### THE INPUT
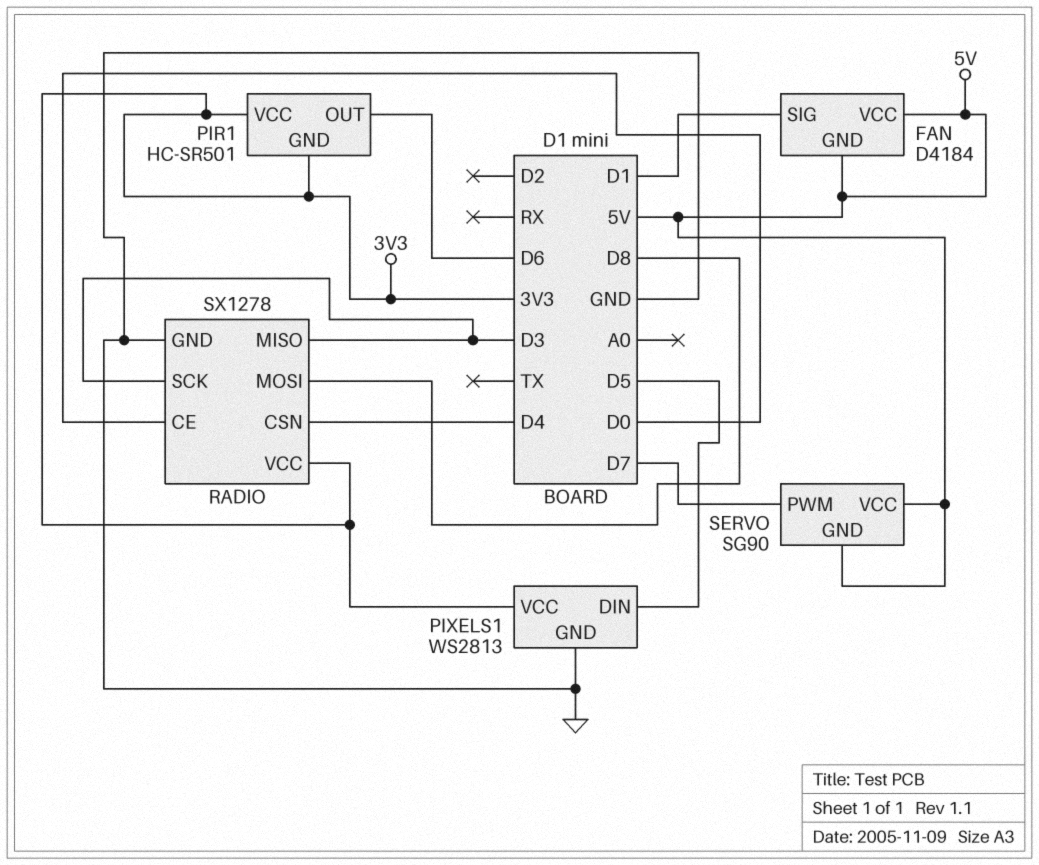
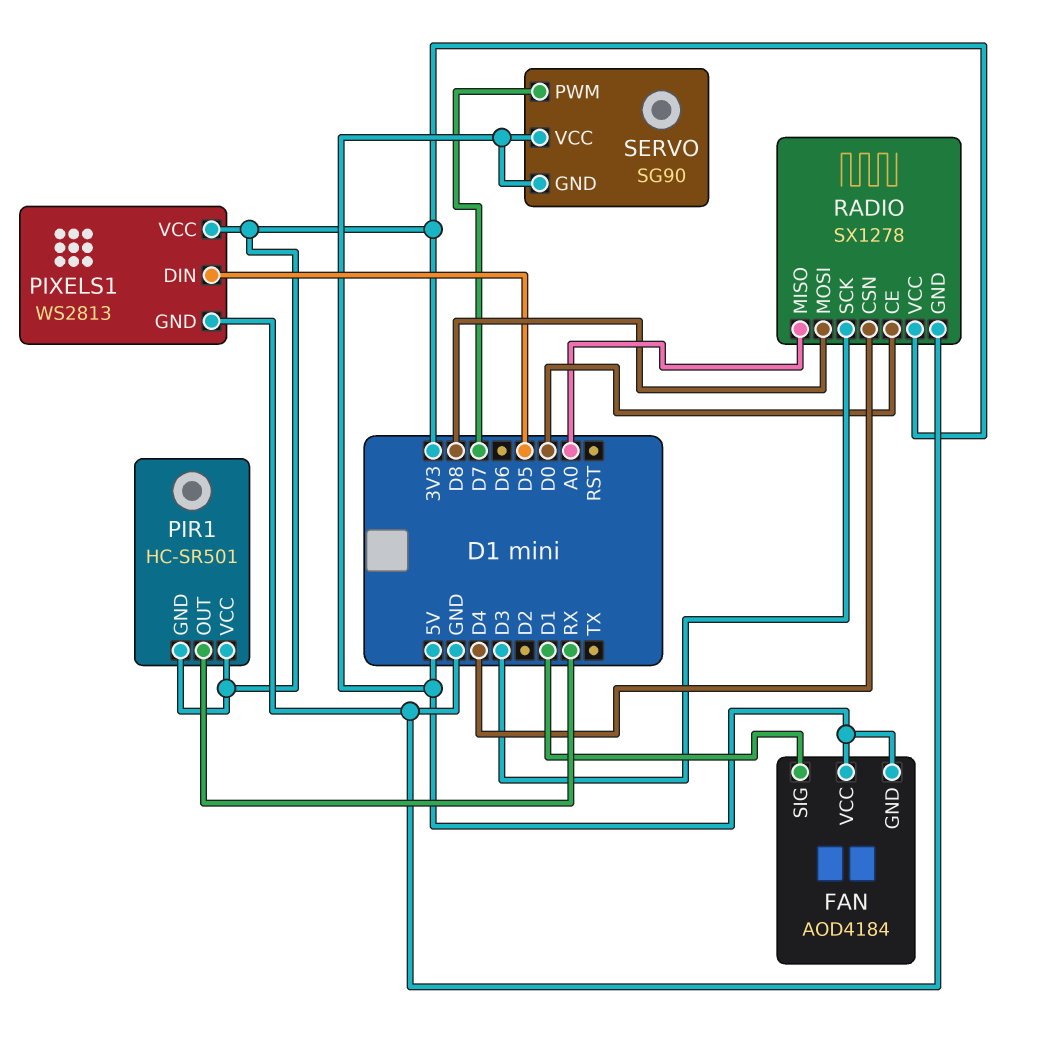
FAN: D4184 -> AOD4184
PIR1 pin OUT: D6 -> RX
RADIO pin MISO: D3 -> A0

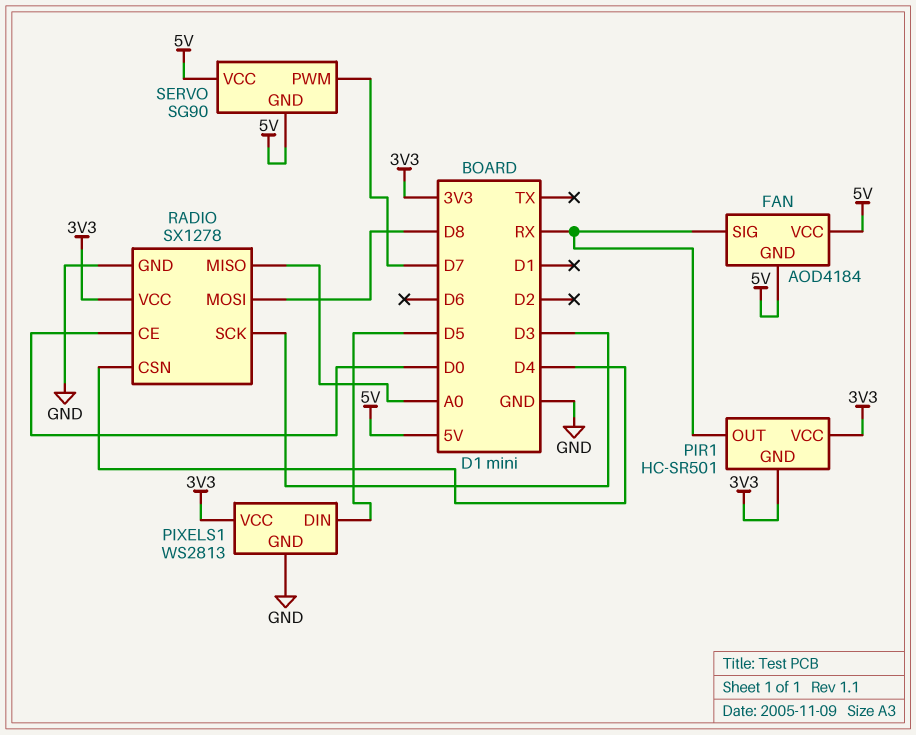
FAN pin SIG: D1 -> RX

---

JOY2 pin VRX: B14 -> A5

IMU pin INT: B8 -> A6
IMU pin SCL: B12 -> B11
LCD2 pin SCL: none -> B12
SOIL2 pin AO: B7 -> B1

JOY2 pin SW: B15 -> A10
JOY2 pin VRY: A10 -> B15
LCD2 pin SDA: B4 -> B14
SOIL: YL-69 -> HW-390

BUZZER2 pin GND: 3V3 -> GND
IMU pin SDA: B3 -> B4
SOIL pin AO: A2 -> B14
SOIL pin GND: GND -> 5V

### WORK INSTRUCTION
Return exactly the part of the listing above that opens with the line containing "PIR1 pin OUT: D6 -> RX" and closes with the line containing "FAN pin SIG: D1 -> RX". Pictures stay out.

### SOLUTION TO THIS EXERCISE
PIR1 pin OUT: D6 -> RX
RADIO pin MISO: D3 -> A0

FAN pin SIG: D1 -> RX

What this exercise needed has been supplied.